To do
Return every line of the data exactly as it appears.

Dataset extract
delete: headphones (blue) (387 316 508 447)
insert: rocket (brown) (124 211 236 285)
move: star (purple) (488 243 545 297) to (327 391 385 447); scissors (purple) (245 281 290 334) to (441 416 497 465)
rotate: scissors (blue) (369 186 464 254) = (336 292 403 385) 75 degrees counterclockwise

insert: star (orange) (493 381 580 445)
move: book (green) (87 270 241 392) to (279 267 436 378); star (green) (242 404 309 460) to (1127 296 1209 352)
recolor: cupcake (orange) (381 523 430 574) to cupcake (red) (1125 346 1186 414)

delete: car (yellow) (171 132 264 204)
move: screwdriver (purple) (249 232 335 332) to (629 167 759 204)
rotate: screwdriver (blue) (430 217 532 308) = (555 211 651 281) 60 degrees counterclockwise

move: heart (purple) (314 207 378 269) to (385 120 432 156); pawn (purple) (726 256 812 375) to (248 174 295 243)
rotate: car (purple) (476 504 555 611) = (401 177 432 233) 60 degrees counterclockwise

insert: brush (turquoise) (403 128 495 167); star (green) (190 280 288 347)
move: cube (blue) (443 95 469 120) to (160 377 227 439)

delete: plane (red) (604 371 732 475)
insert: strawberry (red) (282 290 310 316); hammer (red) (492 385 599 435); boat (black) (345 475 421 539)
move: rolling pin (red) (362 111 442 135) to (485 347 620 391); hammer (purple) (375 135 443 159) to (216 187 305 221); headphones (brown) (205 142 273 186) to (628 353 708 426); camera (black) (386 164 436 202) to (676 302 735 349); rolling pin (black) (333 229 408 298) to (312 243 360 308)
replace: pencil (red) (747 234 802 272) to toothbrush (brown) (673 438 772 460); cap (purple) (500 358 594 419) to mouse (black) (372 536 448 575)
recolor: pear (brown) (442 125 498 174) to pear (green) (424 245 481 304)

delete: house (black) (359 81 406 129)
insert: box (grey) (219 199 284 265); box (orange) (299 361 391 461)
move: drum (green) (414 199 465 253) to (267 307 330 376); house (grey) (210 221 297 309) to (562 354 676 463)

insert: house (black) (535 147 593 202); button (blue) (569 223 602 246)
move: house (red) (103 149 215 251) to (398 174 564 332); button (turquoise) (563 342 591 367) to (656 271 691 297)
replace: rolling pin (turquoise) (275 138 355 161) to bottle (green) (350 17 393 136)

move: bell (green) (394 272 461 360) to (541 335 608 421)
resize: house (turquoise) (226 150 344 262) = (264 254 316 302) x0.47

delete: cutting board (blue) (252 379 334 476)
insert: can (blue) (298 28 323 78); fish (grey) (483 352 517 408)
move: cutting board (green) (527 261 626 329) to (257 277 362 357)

Answer to this problem
delete: headphones (blue) (387 316 508 447)
insert: rocket (brown) (124 211 236 285)
move: star (purple) (488 243 545 297) to (327 391 385 447); scissors (purple) (245 281 290 334) to (441 416 497 465)
rotate: scissors (blue) (369 186 464 254) = (336 292 403 385) 75 degrees counterclockwise

insert: star (orange) (493 381 580 445)
move: book (green) (87 270 241 392) to (279 267 436 378); star (green) (242 404 309 460) to (1127 296 1209 352)
recolor: cupcake (orange) (381 523 430 574) to cupcake (red) (1125 346 1186 414)

delete: car (yellow) (171 132 264 204)
move: screwdriver (purple) (249 232 335 332) to (629 167 759 204)
rotate: screwdriver (blue) (430 217 532 308) = (555 211 651 281) 60 degrees counterclockwise

move: heart (purple) (314 207 378 269) to (385 120 432 156); pawn (purple) (726 256 812 375) to (248 174 295 243)
rotate: car (purple) (476 504 555 611) = (401 177 432 233) 60 degrees counterclockwise

insert: brush (turquoise) (403 128 495 167); star (green) (190 280 288 347)
move: cube (blue) (443 95 469 120) to (160 377 227 439)

delete: plane (red) (604 371 732 475)
insert: strawberry (red) (282 290 310 316); hammer (red) (492 385 599 435); boat (black) (345 475 421 539)
move: rolling pin (red) (362 111 442 135) to (485 347 620 391); hammer (purple) (375 135 443 159) to (216 187 305 221); headphones (brown) (205 142 273 186) to (628 353 708 426); camera (black) (386 164 436 202) to (676 302 735 349); rolling pin (black) (333 229 408 298) to (312 243 360 308)
replace: pencil (red) (747 234 802 272) to toothbrush (brown) (673 438 772 460); cap (purple) (500 358 594 419) to mouse (black) (372 536 448 575)
recolor: pear (brown) (442 125 498 174) to pear (green) (424 245 481 304)

delete: house (black) (359 81 406 129)
insert: box (grey) (219 199 284 265); box (orange) (299 361 391 461)
move: drum (green) (414 199 465 253) to (267 307 330 376); house (grey) (210 221 297 309) to (562 354 676 463)

insert: house (black) (535 147 593 202); button (blue) (569 223 602 246)
move: house (red) (103 149 215 251) to (398 174 564 332); button (turquoise) (563 342 591 367) to (656 271 691 297)
replace: rolling pin (turquoise) (275 138 355 161) to bottle (green) (350 17 393 136)

move: bell (green) (394 272 461 360) to (541 335 608 421)
resize: house (turquoise) (226 150 344 262) = (264 254 316 302) x0.47

delete: cutting board (blue) (252 379 334 476)
insert: can (blue) (298 28 323 78); fish (grey) (483 352 517 408)
move: cutting board (green) (527 261 626 329) to (257 277 362 357)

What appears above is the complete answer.